The task: Emit an exact copy of the lines running from the start of the records to the line containing "appeared: cuenco/turquesa [547, 485]", both included.

======

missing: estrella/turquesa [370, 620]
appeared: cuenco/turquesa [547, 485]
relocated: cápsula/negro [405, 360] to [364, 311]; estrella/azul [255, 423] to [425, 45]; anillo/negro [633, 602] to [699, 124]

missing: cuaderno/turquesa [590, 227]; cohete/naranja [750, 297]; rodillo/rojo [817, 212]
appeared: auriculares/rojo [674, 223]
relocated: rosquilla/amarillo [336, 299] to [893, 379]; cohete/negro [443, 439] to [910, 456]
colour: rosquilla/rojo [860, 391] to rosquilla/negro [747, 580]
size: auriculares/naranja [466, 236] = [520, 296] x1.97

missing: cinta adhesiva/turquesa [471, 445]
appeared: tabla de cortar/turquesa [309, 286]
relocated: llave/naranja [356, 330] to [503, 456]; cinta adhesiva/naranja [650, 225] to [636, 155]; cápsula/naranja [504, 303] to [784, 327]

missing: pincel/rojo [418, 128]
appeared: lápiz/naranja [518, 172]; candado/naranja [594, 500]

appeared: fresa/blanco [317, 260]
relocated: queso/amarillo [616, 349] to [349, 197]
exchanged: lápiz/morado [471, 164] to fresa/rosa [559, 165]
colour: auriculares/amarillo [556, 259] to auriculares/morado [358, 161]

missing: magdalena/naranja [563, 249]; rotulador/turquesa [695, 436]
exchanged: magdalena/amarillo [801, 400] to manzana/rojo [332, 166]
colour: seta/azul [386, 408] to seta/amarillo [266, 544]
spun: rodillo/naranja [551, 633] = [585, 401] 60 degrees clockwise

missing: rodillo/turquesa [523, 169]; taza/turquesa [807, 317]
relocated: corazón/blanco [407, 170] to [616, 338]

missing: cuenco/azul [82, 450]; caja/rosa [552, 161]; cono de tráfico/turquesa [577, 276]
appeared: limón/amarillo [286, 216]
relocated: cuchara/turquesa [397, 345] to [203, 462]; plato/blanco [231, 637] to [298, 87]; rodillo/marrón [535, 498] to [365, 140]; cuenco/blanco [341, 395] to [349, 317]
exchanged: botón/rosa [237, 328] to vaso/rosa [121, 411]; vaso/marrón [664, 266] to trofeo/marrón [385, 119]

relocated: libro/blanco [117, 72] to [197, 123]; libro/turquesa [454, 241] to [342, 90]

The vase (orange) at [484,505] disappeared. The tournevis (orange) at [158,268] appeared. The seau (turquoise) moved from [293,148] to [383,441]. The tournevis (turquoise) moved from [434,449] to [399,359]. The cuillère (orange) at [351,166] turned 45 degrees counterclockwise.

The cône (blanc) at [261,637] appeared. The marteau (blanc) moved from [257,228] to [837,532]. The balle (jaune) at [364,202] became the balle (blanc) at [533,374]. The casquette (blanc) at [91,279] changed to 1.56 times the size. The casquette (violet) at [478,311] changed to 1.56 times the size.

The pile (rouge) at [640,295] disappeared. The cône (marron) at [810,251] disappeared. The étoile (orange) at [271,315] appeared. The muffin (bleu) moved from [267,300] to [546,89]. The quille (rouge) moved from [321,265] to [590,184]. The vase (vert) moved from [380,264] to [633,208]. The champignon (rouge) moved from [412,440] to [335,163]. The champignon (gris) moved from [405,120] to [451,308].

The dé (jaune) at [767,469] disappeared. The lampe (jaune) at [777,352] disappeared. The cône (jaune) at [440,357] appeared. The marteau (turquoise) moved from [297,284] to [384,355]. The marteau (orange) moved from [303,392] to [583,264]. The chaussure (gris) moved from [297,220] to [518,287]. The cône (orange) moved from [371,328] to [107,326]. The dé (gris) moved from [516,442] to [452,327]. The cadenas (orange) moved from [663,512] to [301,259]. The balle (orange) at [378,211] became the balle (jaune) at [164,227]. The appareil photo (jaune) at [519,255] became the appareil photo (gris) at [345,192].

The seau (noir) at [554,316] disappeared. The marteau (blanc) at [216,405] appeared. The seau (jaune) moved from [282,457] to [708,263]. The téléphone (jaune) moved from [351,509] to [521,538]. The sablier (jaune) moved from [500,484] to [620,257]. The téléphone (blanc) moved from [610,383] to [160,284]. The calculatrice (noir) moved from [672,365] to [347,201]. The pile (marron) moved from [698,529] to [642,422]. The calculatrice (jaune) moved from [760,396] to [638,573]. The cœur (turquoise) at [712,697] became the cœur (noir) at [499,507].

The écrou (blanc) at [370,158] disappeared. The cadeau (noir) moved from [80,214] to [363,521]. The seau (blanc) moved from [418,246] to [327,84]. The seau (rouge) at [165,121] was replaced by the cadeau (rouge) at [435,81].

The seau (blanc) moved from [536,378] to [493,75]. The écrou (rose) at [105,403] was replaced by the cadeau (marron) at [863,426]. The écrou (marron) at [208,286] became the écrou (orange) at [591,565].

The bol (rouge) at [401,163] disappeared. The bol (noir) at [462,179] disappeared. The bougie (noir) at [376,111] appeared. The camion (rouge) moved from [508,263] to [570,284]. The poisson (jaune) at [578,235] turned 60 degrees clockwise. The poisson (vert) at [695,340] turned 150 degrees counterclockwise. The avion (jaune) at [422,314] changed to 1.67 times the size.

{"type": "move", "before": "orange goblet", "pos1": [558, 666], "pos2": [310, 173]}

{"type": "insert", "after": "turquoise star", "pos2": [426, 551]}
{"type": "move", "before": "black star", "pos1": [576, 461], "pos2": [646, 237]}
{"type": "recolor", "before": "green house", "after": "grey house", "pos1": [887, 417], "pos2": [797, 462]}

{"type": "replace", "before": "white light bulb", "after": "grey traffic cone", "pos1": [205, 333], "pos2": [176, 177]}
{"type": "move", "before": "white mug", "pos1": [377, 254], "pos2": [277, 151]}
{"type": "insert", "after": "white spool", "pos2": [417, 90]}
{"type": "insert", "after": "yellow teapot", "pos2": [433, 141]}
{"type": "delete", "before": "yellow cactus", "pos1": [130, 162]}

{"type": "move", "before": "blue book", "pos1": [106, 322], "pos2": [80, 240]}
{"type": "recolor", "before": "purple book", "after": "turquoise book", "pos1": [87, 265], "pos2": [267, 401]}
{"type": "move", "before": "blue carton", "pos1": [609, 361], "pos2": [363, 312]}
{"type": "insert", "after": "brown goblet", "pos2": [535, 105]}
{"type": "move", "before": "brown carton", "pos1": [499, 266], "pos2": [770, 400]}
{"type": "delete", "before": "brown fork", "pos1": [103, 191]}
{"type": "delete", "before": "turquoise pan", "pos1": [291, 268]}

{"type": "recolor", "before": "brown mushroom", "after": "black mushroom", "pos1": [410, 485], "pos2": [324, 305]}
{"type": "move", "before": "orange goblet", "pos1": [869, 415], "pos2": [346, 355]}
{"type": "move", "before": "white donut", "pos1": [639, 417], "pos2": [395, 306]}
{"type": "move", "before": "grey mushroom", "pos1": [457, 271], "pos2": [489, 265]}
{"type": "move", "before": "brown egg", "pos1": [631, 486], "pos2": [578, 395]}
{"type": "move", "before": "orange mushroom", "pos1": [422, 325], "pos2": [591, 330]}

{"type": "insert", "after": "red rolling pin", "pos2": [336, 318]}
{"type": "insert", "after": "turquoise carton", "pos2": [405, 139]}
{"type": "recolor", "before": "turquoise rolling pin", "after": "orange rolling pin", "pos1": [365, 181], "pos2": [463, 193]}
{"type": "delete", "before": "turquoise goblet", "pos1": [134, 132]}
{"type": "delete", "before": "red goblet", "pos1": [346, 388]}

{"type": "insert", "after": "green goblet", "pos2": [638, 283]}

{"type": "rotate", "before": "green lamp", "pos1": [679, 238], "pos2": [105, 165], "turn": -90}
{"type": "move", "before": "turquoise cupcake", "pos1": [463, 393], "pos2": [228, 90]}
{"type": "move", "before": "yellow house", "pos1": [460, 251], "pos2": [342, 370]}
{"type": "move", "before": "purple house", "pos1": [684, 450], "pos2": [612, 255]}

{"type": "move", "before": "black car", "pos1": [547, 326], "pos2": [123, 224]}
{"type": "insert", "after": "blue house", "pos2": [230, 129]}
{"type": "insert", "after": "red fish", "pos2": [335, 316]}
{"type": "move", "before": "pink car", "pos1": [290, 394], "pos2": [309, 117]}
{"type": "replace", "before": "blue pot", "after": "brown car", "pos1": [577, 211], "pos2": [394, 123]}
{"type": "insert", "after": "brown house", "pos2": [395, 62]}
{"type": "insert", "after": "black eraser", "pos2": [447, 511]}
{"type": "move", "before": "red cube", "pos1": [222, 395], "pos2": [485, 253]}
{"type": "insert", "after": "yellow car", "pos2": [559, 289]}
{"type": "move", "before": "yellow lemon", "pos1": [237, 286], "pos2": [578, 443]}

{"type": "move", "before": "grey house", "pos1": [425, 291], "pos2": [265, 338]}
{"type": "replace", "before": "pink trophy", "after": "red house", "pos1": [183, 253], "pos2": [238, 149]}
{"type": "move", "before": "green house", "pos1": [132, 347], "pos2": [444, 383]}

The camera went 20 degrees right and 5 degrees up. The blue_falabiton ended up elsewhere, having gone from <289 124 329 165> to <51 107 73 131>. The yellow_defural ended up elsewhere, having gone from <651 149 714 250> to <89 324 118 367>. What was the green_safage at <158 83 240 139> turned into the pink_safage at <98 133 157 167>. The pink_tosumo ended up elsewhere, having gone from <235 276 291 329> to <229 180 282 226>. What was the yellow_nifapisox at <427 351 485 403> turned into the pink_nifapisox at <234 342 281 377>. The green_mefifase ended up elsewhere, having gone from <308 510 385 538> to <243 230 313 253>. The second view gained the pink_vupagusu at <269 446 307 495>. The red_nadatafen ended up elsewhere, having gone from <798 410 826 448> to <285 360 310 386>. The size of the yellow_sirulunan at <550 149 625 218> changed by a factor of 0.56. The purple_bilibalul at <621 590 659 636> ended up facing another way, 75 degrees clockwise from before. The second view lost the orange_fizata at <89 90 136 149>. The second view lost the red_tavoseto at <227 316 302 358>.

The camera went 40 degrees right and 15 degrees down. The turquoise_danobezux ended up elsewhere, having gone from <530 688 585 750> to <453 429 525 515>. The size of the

======

Output for this task:
missing: estrella/turquesa [370, 620]
appeared: cuenco/turquesa [547, 485]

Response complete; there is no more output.